DATA EXCERPT =
┌──
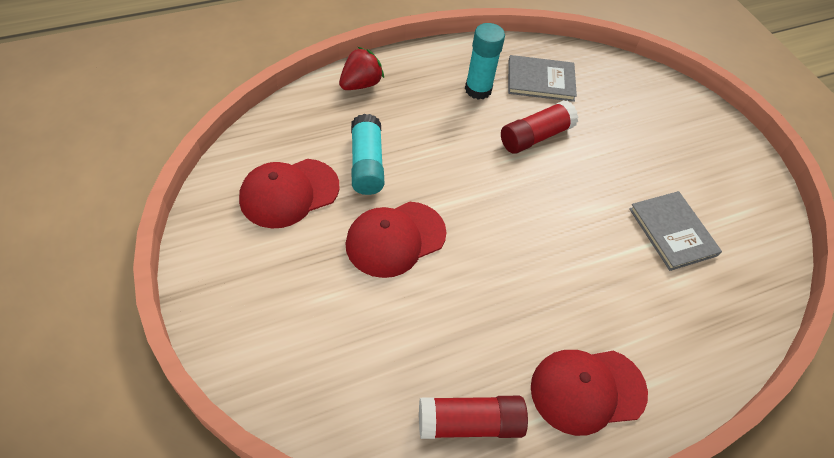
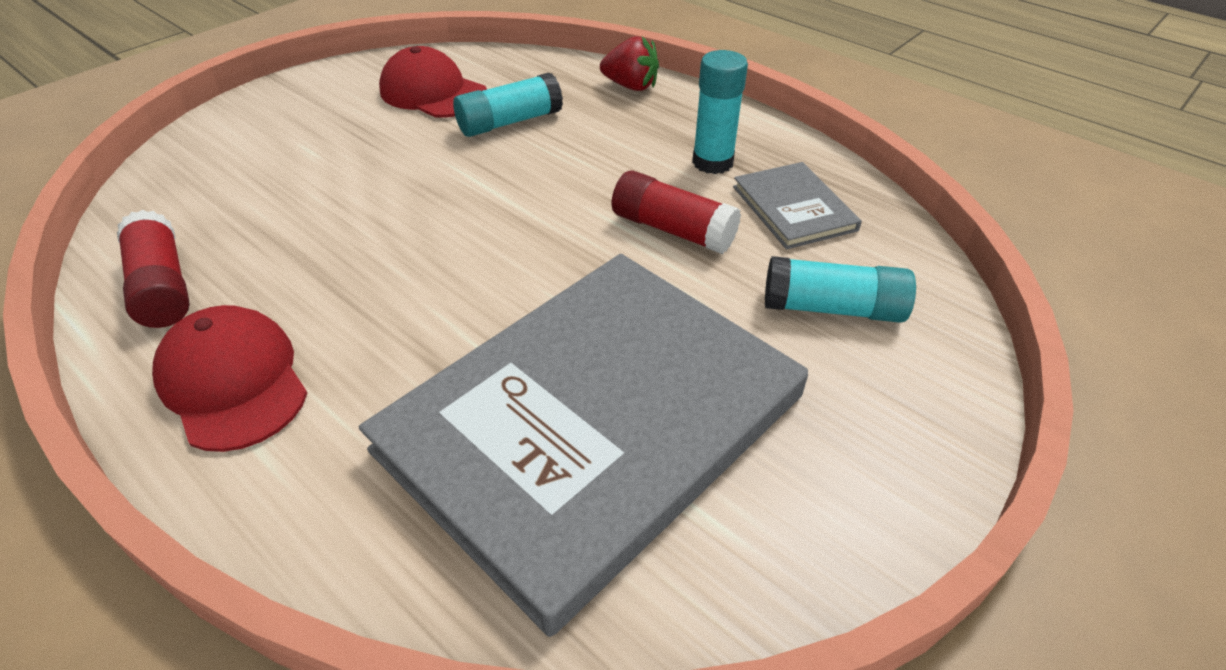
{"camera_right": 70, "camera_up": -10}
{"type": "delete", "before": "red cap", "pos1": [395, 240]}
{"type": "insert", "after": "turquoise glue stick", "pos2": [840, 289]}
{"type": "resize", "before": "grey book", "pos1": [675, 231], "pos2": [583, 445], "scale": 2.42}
└──
TASK PROMPT = Leave the pictures out, and print every line of the listing exactly as written.

RESPONSE =
{"camera_right": 70, "camera_up": -10}
{"type": "delete", "before": "red cap", "pos1": [395, 240]}
{"type": "insert", "after": "turquoise glue stick", "pos2": [840, 289]}
{"type": "resize", "before": "grey book", "pos1": [675, 231], "pos2": [583, 445], "scale": 2.42}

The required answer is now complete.